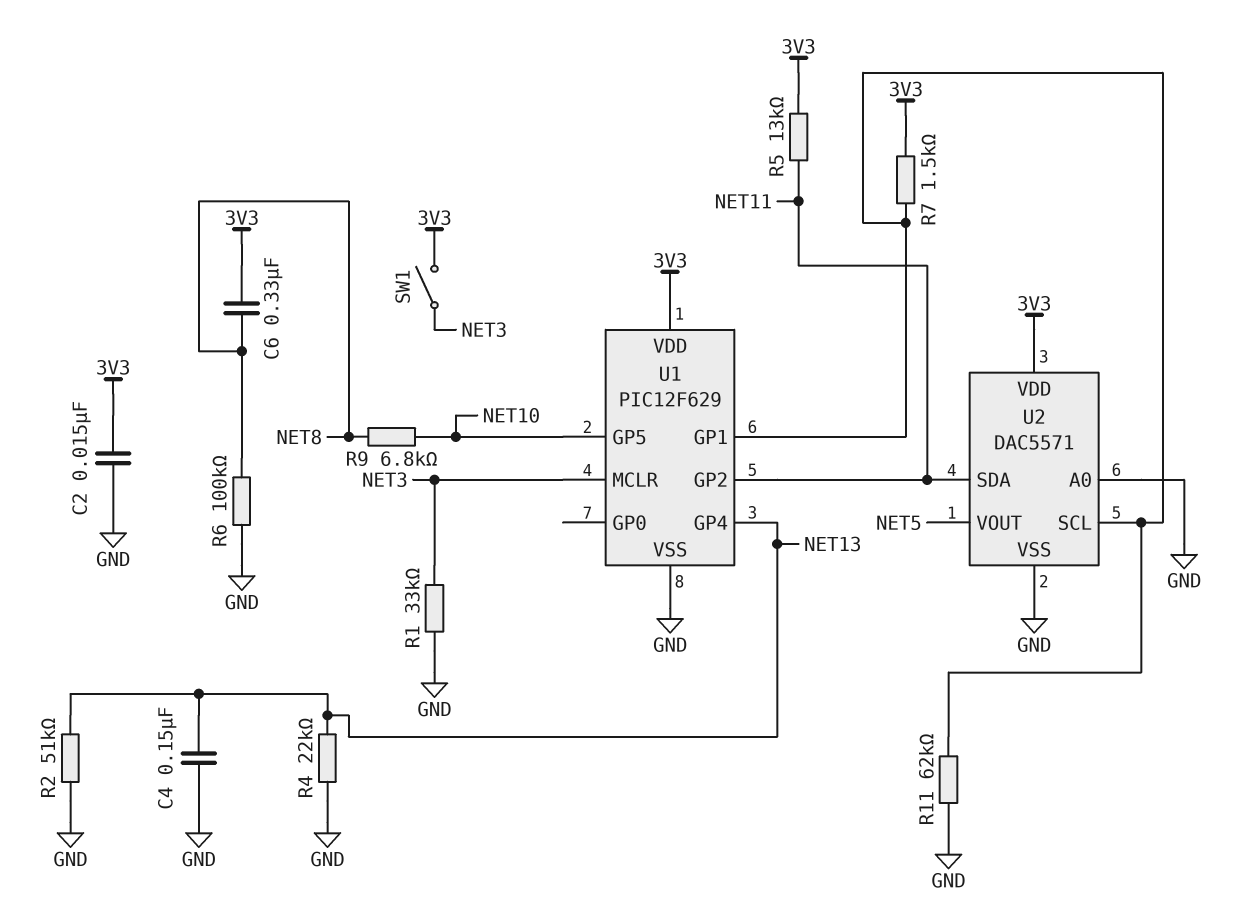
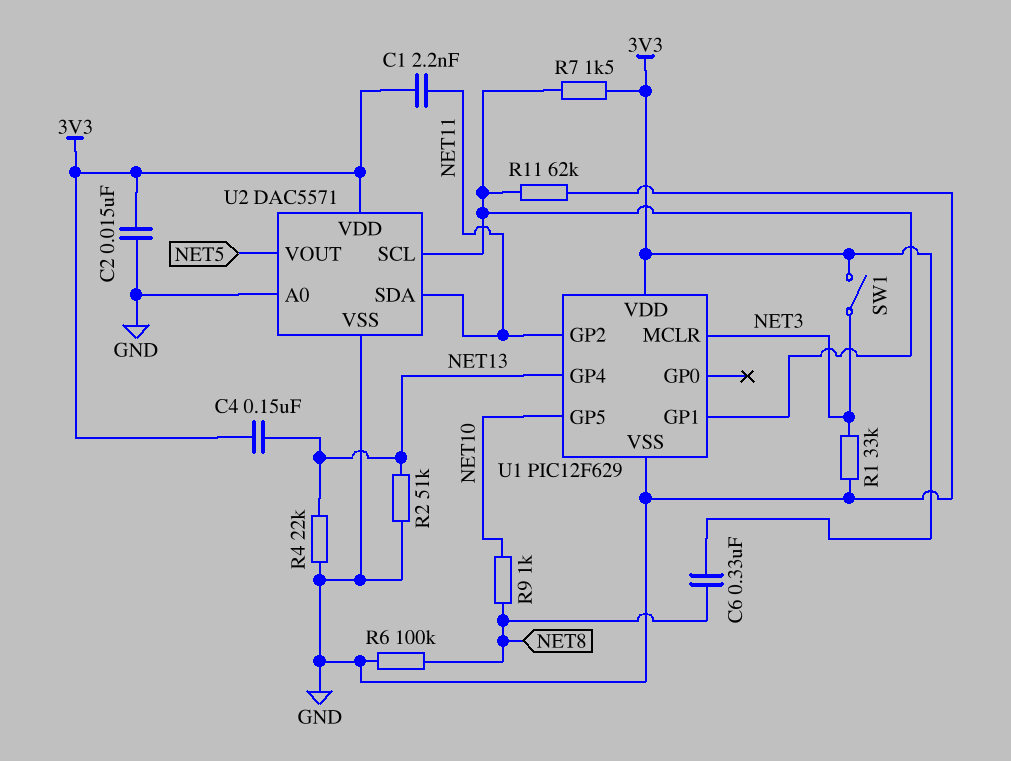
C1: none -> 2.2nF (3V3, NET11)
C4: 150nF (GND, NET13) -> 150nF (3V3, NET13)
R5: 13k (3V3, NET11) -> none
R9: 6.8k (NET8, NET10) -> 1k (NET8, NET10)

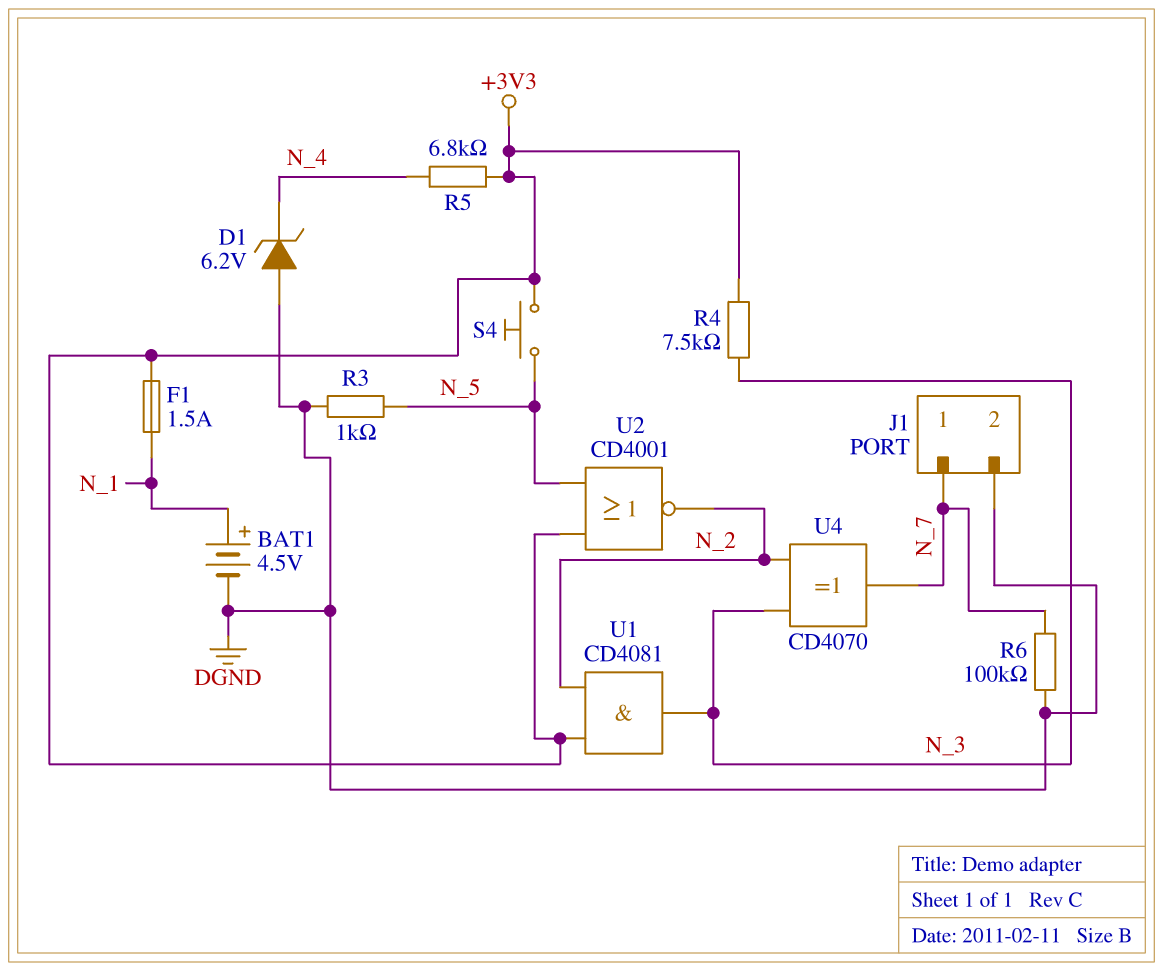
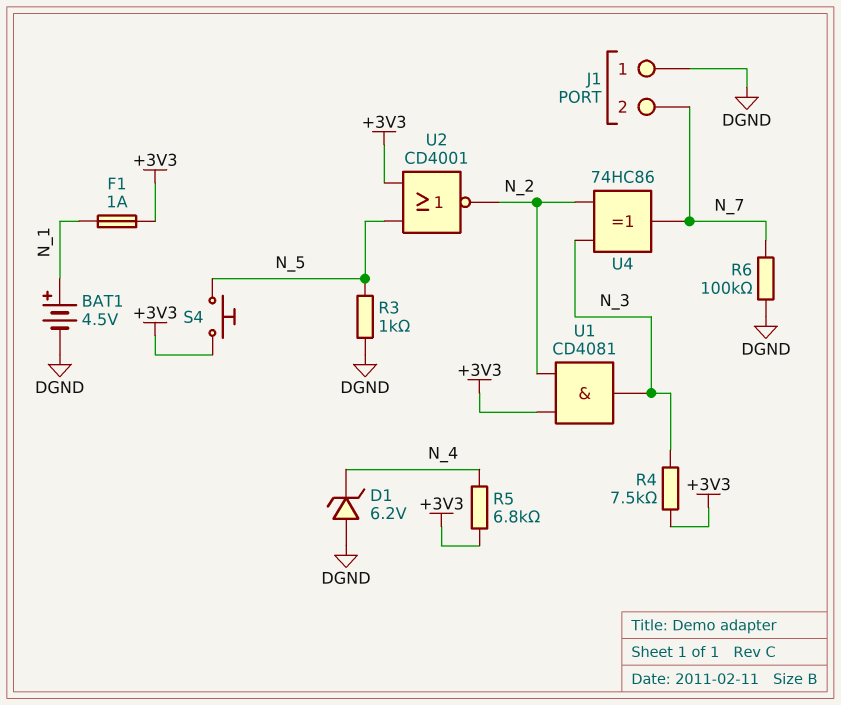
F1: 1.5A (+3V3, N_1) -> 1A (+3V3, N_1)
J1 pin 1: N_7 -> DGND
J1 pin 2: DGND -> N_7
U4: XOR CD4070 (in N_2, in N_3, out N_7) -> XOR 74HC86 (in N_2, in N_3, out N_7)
◆ ◆ ◆
▸ Description of the task
Word for word, copy the lines from the one with "C4: 150nF (GND, NET13) -> 150nF (3V3, NET13)" through the end of the entries above, and do not include any picture.

▸ Your solution
C4: 150nF (GND, NET13) -> 150nF (3V3, NET13)
R5: 13k (3V3, NET11) -> none
R9: 6.8k (NET8, NET10) -> 1k (NET8, NET10)

F1: 1.5A (+3V3, N_1) -> 1A (+3V3, N_1)
J1 pin 1: N_7 -> DGND
J1 pin 2: DGND -> N_7
U4: XOR CD4070 (in N_2, in N_3, out N_7) -> XOR 74HC86 (in N_2, in N_3, out N_7)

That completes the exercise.